● Task objective:
Within the data that follows, set down exactly the lines from the one containing "grey 1x1 brick [361,480,423,562]" through the one containing "orange 1x2 brick [467,255,559,350]", both ends included.

● Data for this exercise:
• • • • • • •

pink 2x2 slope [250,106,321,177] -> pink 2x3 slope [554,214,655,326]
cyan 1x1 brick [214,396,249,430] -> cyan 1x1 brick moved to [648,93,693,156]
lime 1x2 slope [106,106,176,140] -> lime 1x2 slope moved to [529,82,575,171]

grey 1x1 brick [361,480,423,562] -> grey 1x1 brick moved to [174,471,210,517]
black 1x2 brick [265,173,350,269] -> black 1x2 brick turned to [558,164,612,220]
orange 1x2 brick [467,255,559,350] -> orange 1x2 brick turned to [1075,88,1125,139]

• • • • • • •

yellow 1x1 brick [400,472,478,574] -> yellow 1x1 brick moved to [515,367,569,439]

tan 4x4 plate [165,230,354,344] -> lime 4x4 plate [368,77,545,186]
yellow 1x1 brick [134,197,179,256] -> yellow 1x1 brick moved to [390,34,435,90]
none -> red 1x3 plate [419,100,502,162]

• • • • • • •

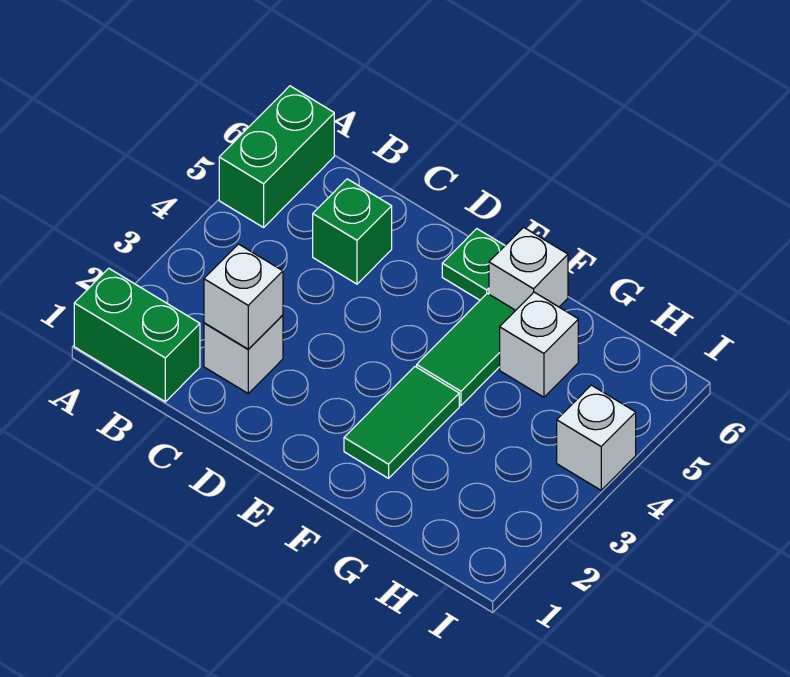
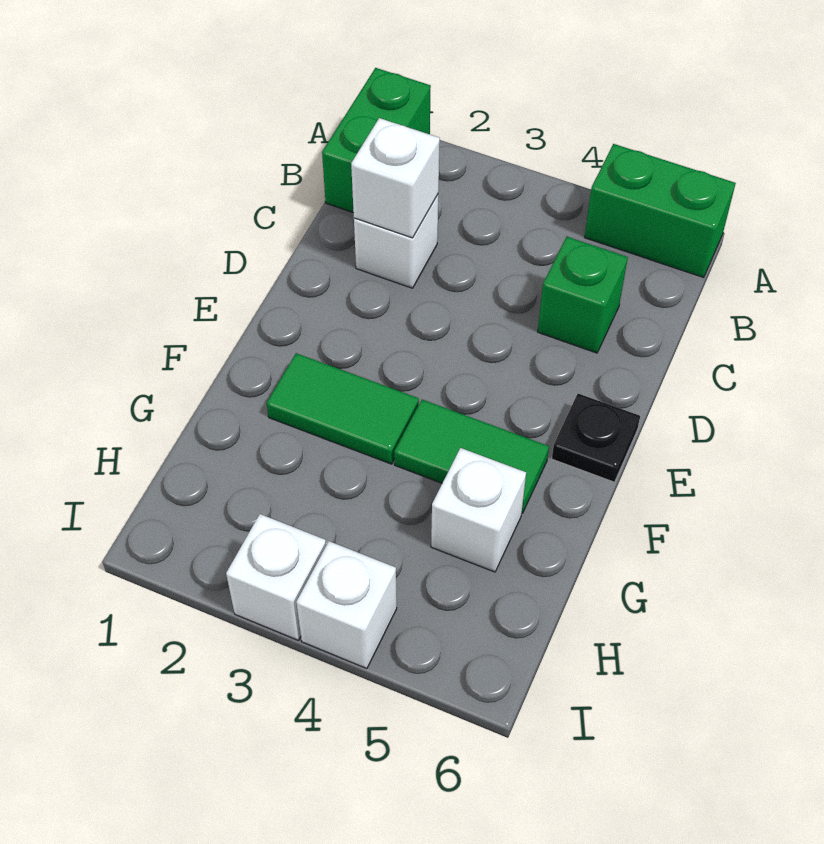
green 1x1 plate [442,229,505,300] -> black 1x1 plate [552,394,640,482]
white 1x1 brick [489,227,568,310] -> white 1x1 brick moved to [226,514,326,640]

• • • • • • •

● Solution below:
grey 1x1 brick [361,480,423,562] -> grey 1x1 brick moved to [174,471,210,517]
black 1x2 brick [265,173,350,269] -> black 1x2 brick turned to [558,164,612,220]
orange 1x2 brick [467,255,559,350] -> orange 1x2 brick turned to [1075,88,1125,139]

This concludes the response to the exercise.